# Exercise brief
The records below must be transcribed exactly. Do not include the pictures.

[Supplied data — start]

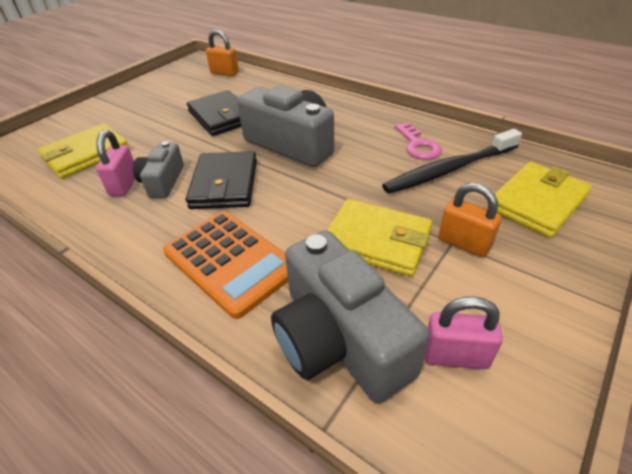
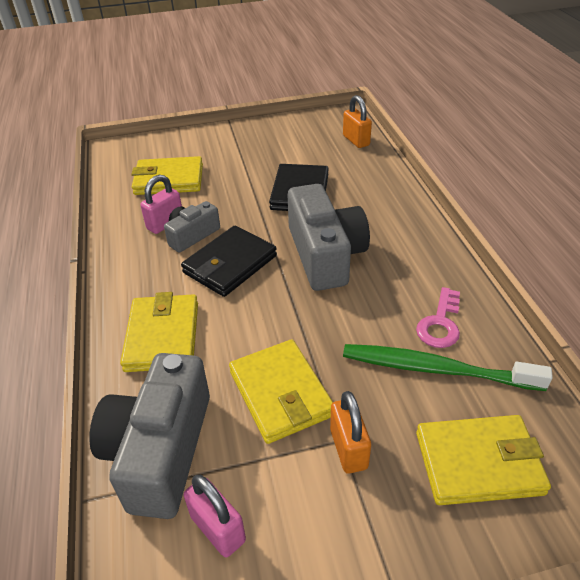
camera: 40 degrees right, 0 degrees up
(230, 261) = (162, 336): orange calculator -> yellow wallet
(450, 169) = (437, 369): black toothbrush -> green toothbrush

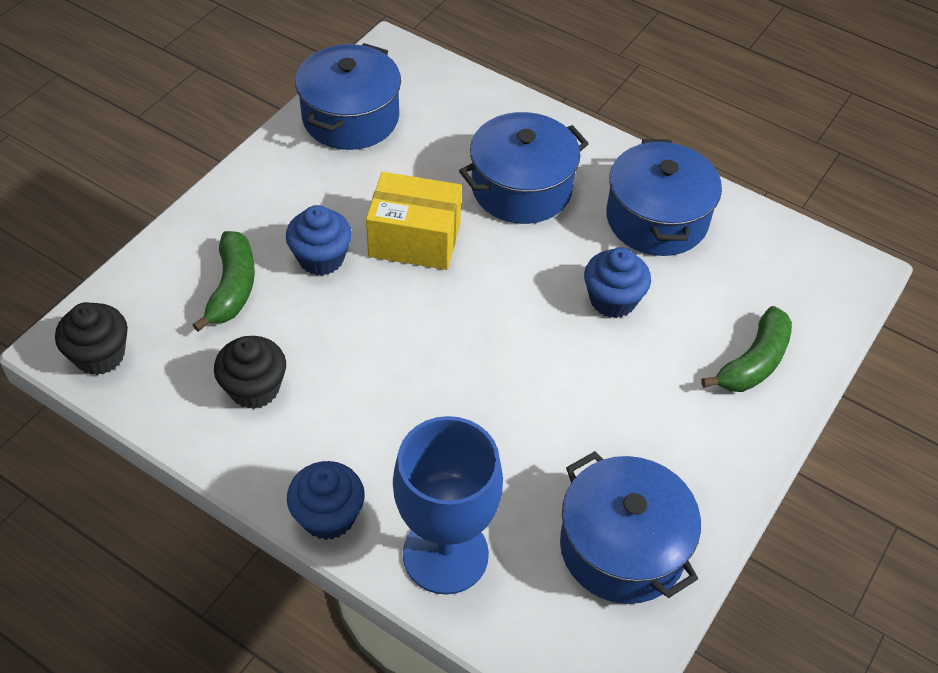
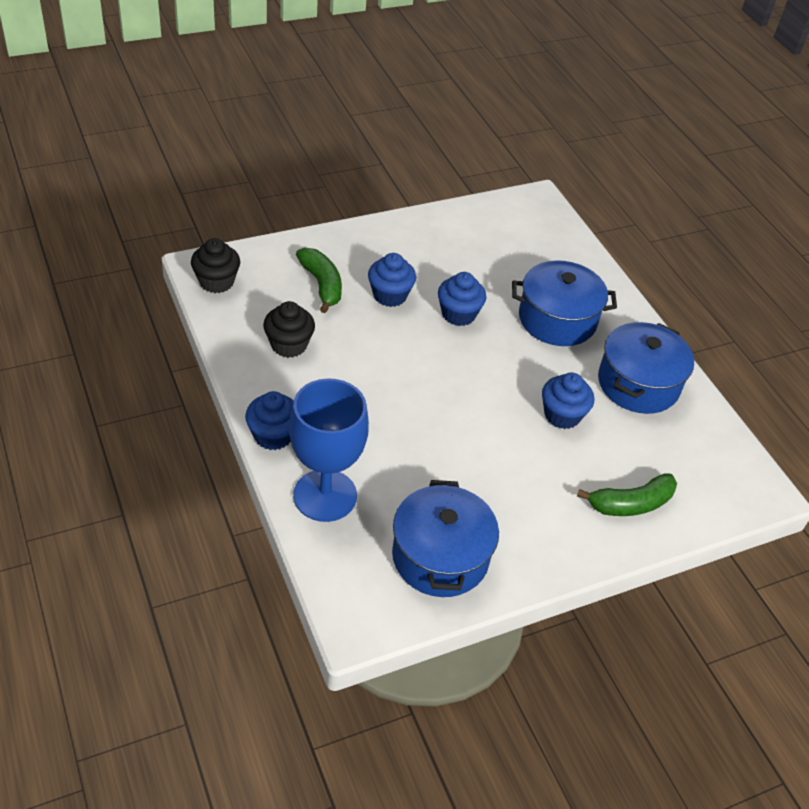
camera: 30 degrees right, 5 degrees down
(232, 288) = (322, 285): green banana -> green banana turned 60 degrees counterclockwise
(350, 117) = (477, 225): blue pot -> none
(414, 240) = (458, 314): yellow box -> blue cupcake

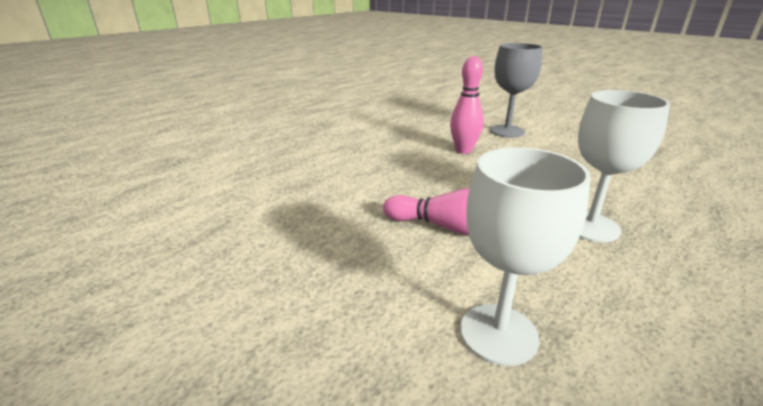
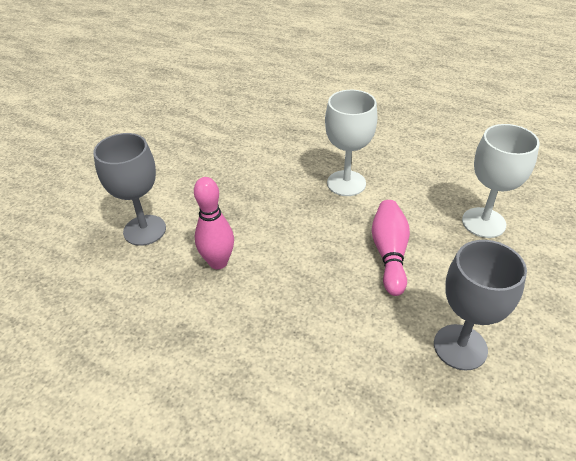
camera: 105 degrees left, 15 degrees up
(305, 237) = (460, 347): none -> grey goblet

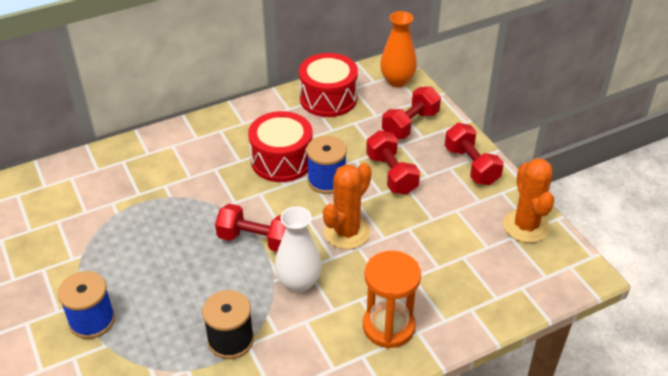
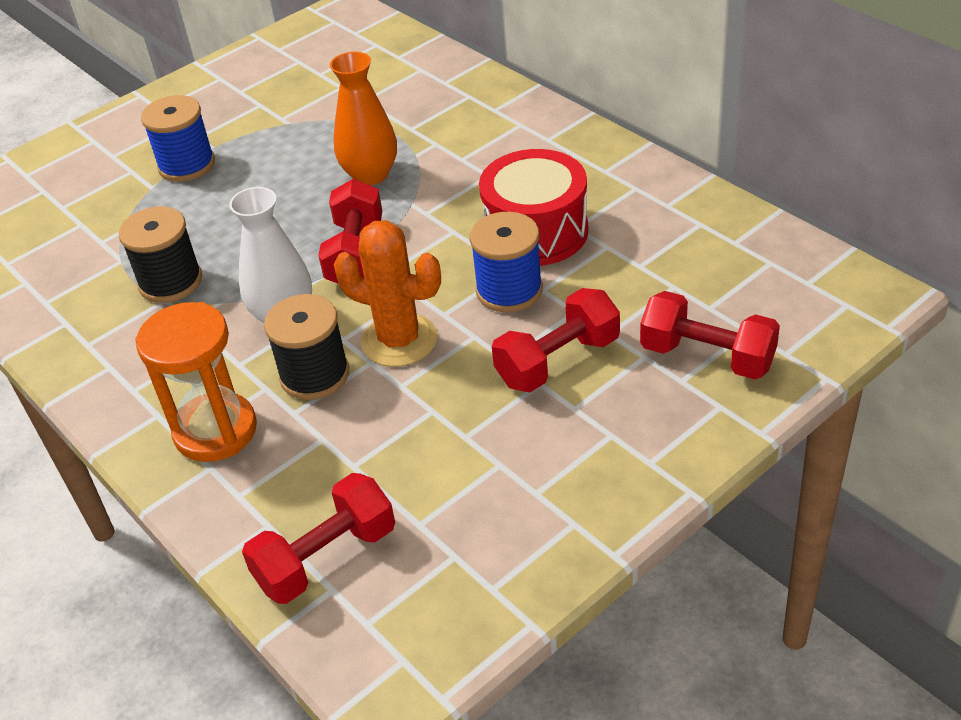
camera: 80 degrees right, 0 degrees up
(328, 98) = (721, 240): red drum -> none
(359, 274) = (314, 375): none -> black spool
(397, 81) = (830, 312): orange vase -> orange vase (370, 175)
(471, 166) = (630, 464): red dumbbell -> red dumbbell (326, 558)
(526, 226) = (491, 574): orange cactus -> none

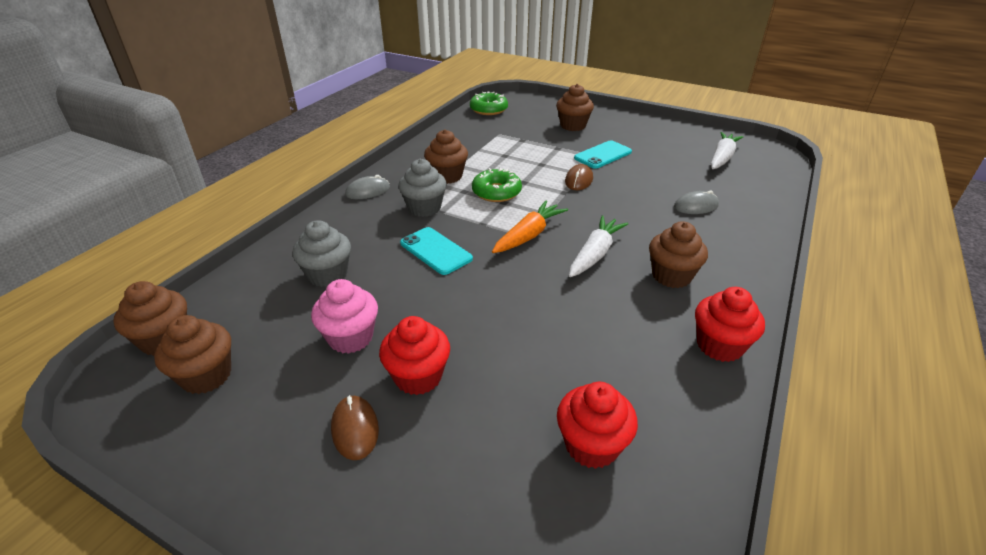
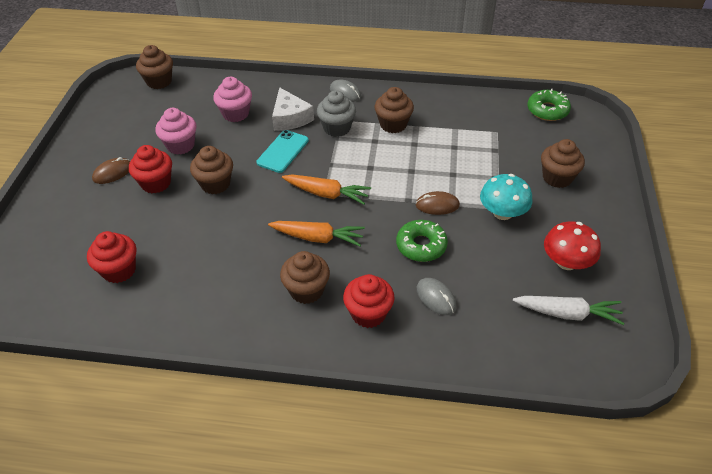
camera: 70 degrees right, 10 degrees up
(206, 376) = (137, 107): brown cupcake -> brown cupcake (215, 184)
(328, 275) = (236, 114): grey cupcake -> pink cupcake
(377, 234) = (290, 118): none -> white cheese
(496, 192) = (383, 159): green donut -> green donut (421, 245)
(595, 254) = (317, 238): white carrot -> orange carrot
(603, 155) = (502, 213): turquoise phone -> turquoise mushroom
(668, 145) = (566, 262): none -> red mushroom
(719, 345) = (227, 328): red cupcake -> red cupcake (368, 313)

[Supplied data — finish]

# Task output
camera: 40 degrees right, 0 degrees up
(230, 261) = (162, 336): orange calculator -> yellow wallet
(450, 169) = (437, 369): black toothbrush -> green toothbrush

camera: 30 degrees right, 5 degrees down
(232, 288) = (322, 285): green banana -> green banana turned 60 degrees counterclockwise
(350, 117) = (477, 225): blue pot -> none
(414, 240) = (458, 314): yellow box -> blue cupcake

camera: 105 degrees left, 15 degrees up
(305, 237) = (460, 347): none -> grey goblet

camera: 80 degrees right, 0 degrees up
(328, 98) = (721, 240): red drum -> none
(359, 274) = (314, 375): none -> black spool
(397, 81) = (830, 312): orange vase -> orange vase (370, 175)
(471, 166) = (630, 464): red dumbbell -> red dumbbell (326, 558)
(526, 226) = (491, 574): orange cactus -> none

camera: 70 degrees right, 10 degrees up
(206, 376) = (137, 107): brown cupcake -> brown cupcake (215, 184)
(328, 275) = (236, 114): grey cupcake -> pink cupcake
(377, 234) = (290, 118): none -> white cheese
(496, 192) = (383, 159): green donut -> green donut (421, 245)
(595, 254) = (317, 238): white carrot -> orange carrot
(603, 155) = (502, 213): turquoise phone -> turquoise mushroom
(668, 145) = (566, 262): none -> red mushroom
(719, 345) = (227, 328): red cupcake -> red cupcake (368, 313)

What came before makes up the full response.